— EXERCISE GOAL —
Can you copy the items word for word, from the line containing "black satin suit at right is" to the line containing "matte blue graduation gown at center and camera are"?

— DATASET ENTRIES —
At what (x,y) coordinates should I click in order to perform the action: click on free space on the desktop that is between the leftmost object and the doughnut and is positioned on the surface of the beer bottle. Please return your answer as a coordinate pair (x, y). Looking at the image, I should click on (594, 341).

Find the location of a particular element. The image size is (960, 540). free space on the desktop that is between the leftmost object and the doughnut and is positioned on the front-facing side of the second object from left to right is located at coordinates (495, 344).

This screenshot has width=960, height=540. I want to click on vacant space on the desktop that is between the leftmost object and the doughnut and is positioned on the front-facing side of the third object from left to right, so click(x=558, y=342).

==

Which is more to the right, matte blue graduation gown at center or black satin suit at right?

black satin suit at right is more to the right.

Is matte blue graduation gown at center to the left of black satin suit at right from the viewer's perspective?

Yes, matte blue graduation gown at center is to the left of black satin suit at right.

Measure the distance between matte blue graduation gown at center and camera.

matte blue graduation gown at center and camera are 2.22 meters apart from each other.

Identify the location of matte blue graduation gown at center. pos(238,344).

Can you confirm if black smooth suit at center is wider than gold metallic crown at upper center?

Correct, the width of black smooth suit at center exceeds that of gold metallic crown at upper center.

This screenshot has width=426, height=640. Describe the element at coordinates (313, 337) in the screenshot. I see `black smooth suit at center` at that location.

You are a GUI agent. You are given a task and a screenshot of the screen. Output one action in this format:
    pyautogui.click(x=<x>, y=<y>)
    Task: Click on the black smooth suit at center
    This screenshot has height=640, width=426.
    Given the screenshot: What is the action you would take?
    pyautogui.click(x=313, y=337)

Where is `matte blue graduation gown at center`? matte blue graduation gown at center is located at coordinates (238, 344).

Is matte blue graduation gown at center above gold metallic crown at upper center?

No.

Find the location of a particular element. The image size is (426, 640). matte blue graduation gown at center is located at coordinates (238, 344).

— WRITTEN SOLUTION —
black satin suit at right is more to the right.

Is matte blue graduation gown at center to the left of black satin suit at right from the viewer's perspective?

Yes, matte blue graduation gown at center is to the left of black satin suit at right.

Measure the distance between matte blue graduation gown at center and camera.

matte blue graduation gown at center and camera are 2.22 meters apart from each other.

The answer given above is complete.